» **Instructions for the task**:
Every record is to be copied unchanged, except that its pictures are removed.

» **Coordinate-based change listings**:
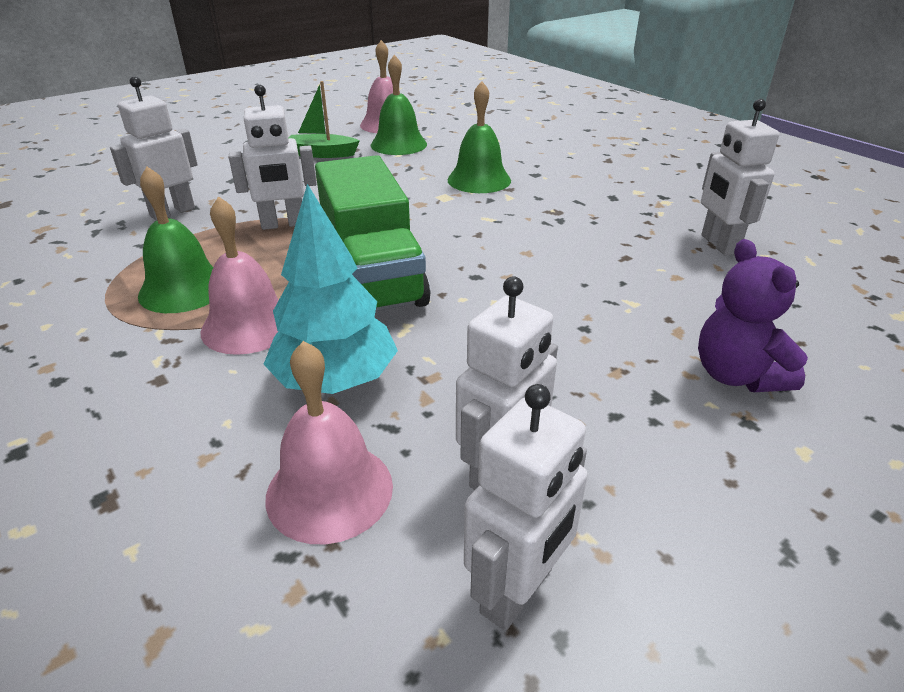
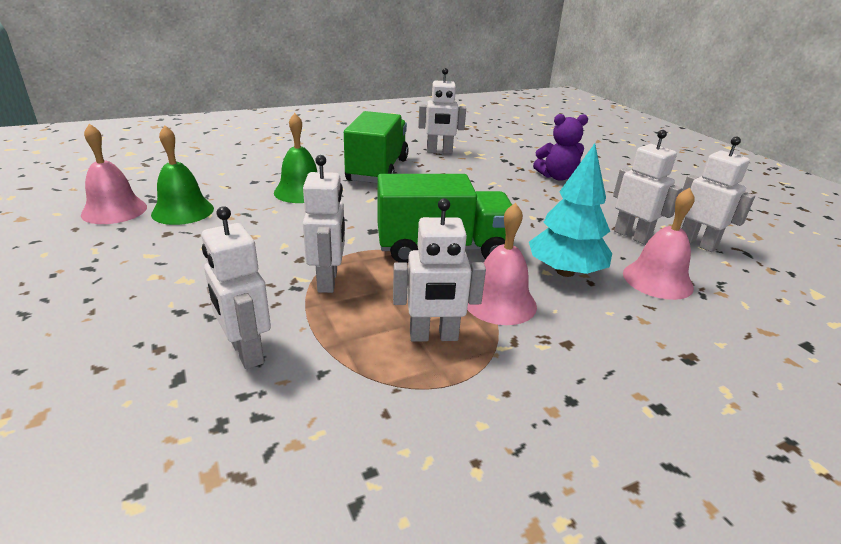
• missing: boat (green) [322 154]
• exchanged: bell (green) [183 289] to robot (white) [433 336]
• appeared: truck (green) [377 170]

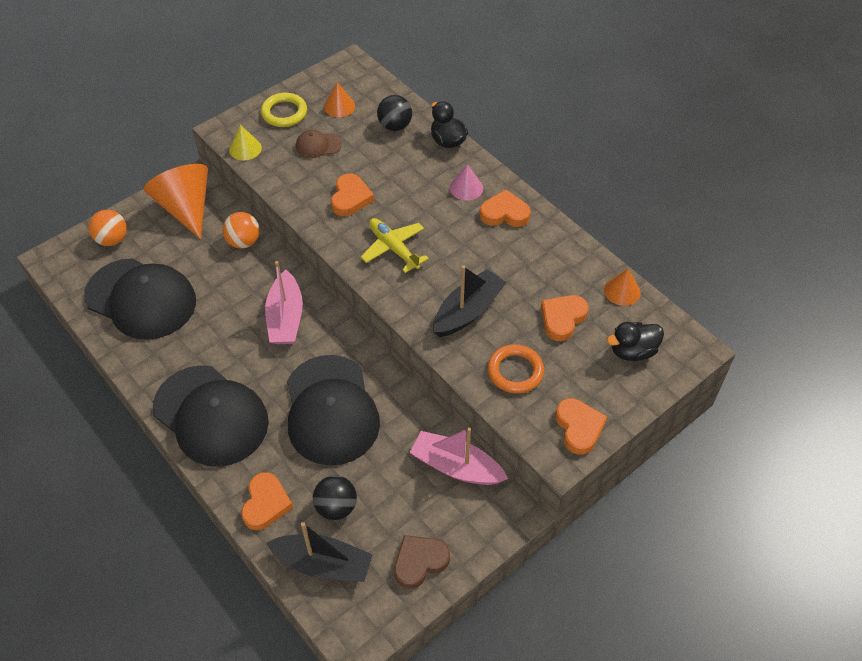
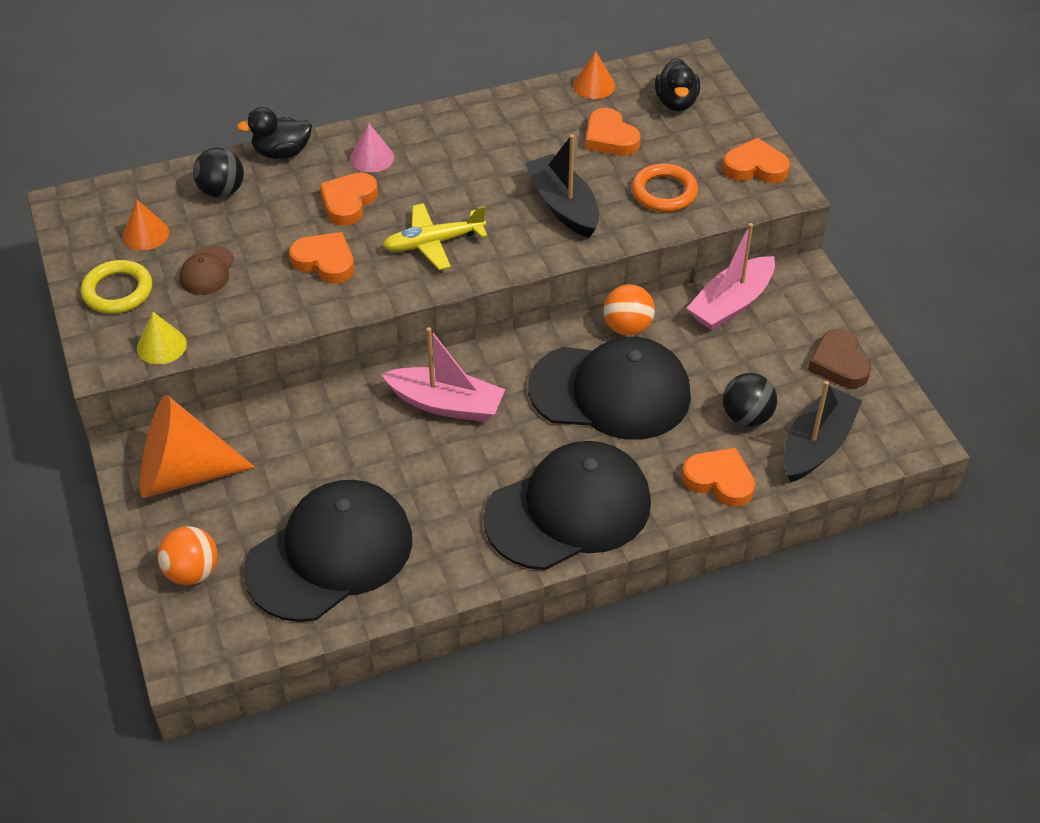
• relocated: heart (orange) [504 213] to [348 202]
• relocated: ball (orange) [243 242] to [627 327]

» **Answer to the exercise**:
• missing: boat (green) [322 154]
• exchanged: bell (green) [183 289] to robot (white) [433 336]
• appeared: truck (green) [377 170]

• relocated: heart (orange) [504 213] to [348 202]
• relocated: ball (orange) [243 242] to [627 327]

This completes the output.